PROVIDED ENTRIES:
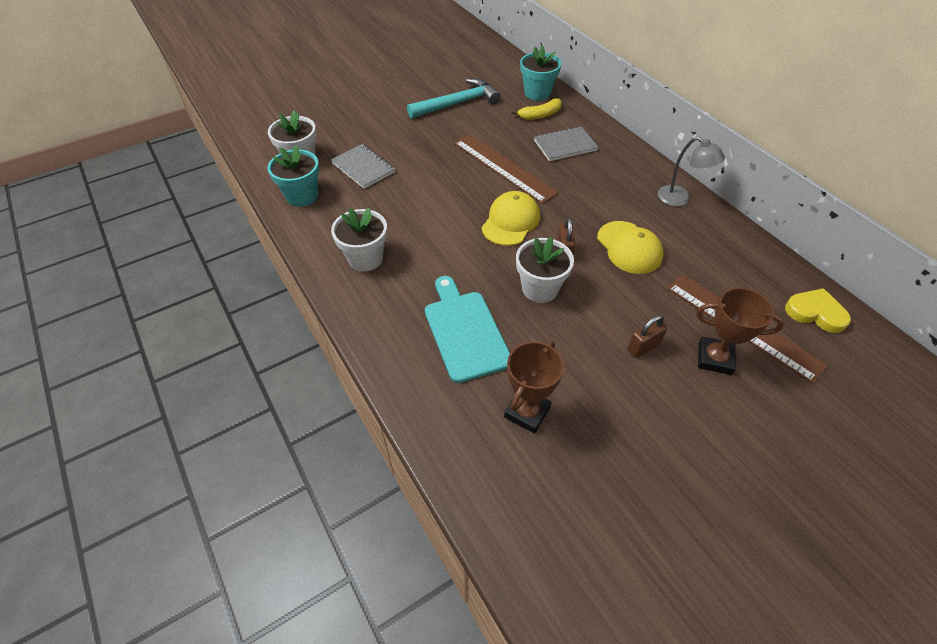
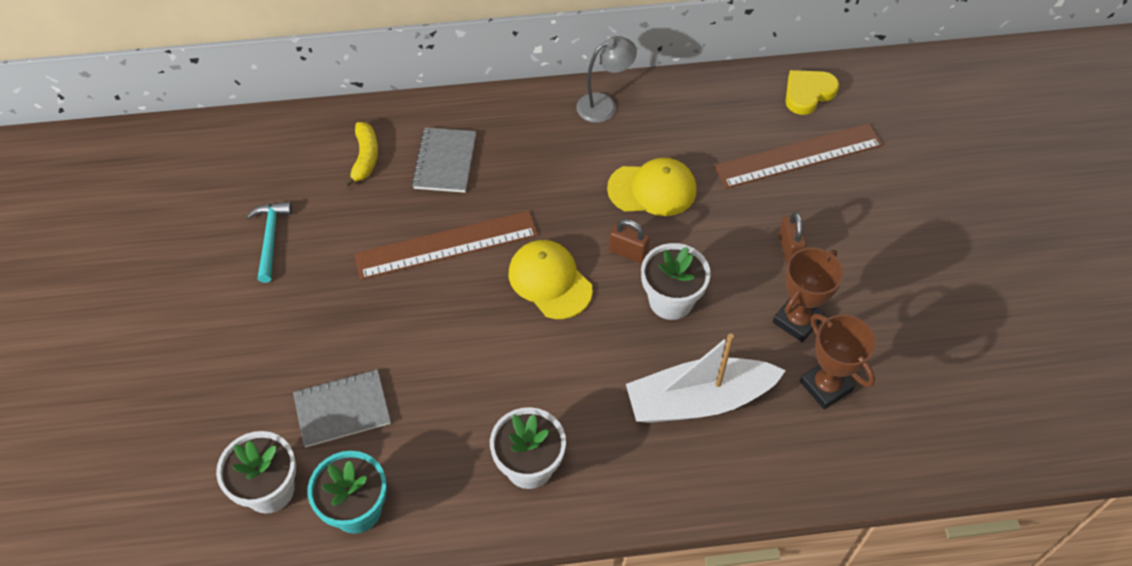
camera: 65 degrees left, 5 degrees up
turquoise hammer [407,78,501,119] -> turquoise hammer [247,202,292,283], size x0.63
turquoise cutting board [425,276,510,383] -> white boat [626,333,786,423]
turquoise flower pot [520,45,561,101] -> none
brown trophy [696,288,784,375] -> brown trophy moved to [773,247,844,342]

--

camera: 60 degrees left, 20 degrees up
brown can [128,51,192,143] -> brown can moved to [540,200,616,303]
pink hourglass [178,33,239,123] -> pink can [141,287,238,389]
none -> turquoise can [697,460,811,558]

TASK DESCRIPTION: The expected answer is an exact copy of the lines above, beginning at the line with "camera: 60 degrees left, 20 degrees up" and ending at the line with "none -> turquoise can [697,460,811,558]", with both ends in.

EXERCISE RESPONSE:
camera: 60 degrees left, 20 degrees up
brown can [128,51,192,143] -> brown can moved to [540,200,616,303]
pink hourglass [178,33,239,123] -> pink can [141,287,238,389]
none -> turquoise can [697,460,811,558]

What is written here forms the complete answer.